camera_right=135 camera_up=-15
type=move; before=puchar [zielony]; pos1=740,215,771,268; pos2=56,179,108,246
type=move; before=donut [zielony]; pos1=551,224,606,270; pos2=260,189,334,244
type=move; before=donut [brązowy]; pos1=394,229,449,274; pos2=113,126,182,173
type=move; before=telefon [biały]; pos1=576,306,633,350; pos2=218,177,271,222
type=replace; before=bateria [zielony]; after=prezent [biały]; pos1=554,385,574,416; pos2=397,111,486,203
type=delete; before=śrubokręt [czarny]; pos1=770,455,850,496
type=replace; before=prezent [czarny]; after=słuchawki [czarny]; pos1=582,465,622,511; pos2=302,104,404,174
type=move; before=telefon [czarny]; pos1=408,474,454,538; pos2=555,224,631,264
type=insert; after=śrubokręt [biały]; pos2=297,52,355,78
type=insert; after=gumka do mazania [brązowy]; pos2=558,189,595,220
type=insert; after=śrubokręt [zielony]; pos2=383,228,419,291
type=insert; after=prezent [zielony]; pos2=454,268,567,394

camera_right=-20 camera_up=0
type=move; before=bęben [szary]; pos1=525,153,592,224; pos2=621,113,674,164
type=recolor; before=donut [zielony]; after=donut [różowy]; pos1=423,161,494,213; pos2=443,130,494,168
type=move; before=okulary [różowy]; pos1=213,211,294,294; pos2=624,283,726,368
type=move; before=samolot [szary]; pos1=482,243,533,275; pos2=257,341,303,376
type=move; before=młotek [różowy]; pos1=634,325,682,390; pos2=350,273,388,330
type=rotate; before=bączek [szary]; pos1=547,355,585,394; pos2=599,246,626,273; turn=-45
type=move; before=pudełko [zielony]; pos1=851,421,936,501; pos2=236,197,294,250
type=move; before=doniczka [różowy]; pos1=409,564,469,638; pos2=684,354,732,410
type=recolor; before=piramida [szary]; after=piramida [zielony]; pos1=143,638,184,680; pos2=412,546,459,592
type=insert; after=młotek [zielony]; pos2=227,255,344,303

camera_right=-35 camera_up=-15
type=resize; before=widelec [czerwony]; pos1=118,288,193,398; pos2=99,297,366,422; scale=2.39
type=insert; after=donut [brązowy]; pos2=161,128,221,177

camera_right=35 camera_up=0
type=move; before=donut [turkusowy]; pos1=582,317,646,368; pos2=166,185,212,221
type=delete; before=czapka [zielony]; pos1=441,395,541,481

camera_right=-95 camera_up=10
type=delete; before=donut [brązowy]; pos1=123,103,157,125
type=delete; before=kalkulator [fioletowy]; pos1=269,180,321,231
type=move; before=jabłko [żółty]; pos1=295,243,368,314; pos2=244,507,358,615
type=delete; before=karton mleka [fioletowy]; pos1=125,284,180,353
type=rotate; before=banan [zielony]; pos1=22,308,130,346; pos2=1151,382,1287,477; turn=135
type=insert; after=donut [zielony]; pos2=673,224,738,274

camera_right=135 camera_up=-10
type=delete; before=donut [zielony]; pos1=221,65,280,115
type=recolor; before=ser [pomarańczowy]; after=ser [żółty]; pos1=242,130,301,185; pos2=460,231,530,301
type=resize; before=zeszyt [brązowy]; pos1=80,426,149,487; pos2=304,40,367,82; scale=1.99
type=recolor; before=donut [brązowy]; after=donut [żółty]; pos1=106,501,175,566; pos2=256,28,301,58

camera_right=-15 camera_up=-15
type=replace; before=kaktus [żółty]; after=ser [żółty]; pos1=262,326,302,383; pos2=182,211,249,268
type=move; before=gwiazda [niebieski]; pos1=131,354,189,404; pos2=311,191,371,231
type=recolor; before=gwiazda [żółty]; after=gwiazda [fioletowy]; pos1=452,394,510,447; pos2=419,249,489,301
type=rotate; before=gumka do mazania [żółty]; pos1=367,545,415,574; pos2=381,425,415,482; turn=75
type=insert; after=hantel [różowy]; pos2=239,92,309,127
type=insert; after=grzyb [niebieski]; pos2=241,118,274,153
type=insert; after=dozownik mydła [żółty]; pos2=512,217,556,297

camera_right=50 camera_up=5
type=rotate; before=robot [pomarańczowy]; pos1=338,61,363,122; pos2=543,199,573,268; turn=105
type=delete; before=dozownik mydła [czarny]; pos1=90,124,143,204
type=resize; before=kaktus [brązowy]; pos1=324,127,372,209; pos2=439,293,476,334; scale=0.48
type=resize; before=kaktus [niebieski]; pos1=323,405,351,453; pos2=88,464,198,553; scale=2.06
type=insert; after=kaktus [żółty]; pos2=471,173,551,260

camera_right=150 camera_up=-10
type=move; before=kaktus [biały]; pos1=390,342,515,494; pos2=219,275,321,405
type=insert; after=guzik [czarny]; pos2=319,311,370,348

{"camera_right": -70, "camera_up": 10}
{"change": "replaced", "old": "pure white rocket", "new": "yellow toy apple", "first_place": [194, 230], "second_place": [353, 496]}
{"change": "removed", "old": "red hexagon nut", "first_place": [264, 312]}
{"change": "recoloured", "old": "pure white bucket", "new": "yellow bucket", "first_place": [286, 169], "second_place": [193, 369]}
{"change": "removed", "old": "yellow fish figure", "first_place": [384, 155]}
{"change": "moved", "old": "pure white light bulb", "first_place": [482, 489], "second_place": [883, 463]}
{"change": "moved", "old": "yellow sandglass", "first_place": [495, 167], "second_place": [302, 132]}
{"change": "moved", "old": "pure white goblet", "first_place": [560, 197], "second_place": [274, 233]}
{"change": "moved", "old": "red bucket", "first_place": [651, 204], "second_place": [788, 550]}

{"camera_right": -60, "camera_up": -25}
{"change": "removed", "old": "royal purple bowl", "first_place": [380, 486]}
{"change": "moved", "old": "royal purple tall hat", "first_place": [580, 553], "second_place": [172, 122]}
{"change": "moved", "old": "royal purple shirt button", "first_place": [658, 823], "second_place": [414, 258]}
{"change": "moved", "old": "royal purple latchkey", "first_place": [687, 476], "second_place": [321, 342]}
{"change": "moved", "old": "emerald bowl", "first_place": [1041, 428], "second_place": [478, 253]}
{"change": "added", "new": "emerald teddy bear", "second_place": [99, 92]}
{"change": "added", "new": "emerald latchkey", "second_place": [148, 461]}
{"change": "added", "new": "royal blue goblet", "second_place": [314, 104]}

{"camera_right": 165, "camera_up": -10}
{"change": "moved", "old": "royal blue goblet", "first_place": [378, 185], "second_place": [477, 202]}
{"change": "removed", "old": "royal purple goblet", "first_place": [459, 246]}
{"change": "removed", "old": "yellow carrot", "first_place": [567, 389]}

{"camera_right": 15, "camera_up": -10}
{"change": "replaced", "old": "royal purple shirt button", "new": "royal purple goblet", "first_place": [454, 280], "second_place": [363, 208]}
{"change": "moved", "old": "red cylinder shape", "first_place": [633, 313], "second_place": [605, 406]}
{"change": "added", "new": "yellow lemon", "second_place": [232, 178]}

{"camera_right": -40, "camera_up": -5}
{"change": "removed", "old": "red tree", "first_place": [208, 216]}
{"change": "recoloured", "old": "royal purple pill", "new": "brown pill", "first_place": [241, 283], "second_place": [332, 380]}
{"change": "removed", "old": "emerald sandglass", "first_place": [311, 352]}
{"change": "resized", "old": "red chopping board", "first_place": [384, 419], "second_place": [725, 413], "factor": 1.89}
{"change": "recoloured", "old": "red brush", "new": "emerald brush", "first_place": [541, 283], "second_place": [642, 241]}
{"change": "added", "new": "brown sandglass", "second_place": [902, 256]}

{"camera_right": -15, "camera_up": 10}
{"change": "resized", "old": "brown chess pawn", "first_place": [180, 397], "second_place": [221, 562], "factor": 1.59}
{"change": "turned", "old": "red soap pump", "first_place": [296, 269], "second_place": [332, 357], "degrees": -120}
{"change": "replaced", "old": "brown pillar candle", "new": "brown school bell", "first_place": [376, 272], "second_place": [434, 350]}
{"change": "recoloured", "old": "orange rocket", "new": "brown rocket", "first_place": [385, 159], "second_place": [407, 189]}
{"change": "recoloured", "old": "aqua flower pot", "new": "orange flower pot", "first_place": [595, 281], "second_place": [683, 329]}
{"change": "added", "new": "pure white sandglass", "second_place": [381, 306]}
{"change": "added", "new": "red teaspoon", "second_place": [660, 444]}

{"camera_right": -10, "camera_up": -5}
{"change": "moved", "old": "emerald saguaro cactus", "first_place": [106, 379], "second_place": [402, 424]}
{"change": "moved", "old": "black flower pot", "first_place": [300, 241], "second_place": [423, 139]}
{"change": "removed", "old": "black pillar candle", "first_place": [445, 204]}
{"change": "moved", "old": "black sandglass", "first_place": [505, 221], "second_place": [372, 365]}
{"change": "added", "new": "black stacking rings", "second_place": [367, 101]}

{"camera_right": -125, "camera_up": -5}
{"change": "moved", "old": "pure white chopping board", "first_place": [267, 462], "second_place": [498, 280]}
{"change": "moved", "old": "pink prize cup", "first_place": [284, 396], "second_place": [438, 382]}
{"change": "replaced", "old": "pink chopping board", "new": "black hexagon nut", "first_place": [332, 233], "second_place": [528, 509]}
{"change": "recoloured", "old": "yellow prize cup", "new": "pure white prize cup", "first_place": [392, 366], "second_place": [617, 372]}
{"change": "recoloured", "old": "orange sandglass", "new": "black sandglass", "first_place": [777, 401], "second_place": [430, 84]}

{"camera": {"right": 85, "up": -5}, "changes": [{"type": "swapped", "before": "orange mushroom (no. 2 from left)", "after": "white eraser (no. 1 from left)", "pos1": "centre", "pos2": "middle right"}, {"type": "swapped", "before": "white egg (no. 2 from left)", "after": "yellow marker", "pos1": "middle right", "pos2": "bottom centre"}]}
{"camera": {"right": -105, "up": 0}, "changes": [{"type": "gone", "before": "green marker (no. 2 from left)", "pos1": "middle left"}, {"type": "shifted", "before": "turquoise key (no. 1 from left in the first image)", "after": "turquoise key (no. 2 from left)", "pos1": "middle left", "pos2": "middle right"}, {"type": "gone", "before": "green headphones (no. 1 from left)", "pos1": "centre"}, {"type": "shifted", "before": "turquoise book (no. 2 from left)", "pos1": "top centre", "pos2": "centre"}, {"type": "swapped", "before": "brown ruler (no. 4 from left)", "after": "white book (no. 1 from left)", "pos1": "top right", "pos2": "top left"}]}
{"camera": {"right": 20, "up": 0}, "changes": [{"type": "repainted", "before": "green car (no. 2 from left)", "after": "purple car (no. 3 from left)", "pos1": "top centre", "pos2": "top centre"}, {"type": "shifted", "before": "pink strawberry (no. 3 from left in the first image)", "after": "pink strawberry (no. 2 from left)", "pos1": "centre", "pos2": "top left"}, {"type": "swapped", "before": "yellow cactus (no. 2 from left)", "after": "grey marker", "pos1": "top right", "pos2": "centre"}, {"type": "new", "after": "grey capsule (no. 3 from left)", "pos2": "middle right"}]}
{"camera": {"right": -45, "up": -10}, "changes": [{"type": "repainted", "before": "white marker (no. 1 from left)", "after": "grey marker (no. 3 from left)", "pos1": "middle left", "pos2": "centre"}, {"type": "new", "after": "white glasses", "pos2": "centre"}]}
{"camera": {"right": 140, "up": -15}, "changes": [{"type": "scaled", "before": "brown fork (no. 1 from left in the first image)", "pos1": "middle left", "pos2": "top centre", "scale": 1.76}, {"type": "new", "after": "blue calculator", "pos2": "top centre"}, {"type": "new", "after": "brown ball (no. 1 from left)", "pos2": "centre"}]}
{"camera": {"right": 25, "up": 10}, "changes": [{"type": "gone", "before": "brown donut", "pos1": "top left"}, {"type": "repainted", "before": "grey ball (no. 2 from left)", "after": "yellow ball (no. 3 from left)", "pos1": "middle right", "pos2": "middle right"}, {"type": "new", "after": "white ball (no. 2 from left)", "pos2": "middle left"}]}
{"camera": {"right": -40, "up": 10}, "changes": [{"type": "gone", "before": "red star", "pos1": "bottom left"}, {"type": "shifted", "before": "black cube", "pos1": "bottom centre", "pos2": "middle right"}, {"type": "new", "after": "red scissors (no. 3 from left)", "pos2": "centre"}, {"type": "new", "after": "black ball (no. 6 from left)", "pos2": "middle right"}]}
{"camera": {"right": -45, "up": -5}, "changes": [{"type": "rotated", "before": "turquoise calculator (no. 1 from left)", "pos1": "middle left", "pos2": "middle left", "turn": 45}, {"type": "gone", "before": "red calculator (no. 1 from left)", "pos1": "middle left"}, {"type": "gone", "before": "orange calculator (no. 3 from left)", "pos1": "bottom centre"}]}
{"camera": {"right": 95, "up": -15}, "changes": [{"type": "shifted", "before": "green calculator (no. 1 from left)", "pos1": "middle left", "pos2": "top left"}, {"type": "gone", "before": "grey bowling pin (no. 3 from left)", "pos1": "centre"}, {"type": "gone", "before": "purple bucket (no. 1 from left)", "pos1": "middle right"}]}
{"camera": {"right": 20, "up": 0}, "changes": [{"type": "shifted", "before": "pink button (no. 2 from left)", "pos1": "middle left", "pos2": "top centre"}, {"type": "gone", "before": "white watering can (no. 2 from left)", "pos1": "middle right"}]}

-*-*-

§ WHAT YOU HAVE TO DO:
Using the entries above, extract exactly the span from the line with "type=replace; before=bateria [zielony];" to the line with "type=insert; after=śrubokręt [zielony];", both lines included; leave out everything else.

§ TASK OUTPUT:
type=replace; before=bateria [zielony]; after=prezent [biały]; pos1=554,385,574,416; pos2=397,111,486,203
type=delete; before=śrubokręt [czarny]; pos1=770,455,850,496
type=replace; before=prezent [czarny]; after=słuchawki [czarny]; pos1=582,465,622,511; pos2=302,104,404,174
type=move; before=telefon [czarny]; pos1=408,474,454,538; pos2=555,224,631,264
type=insert; after=śrubokręt [biały]; pos2=297,52,355,78
type=insert; after=gumka do mazania [brązowy]; pos2=558,189,595,220
type=insert; after=śrubokręt [zielony]; pos2=383,228,419,291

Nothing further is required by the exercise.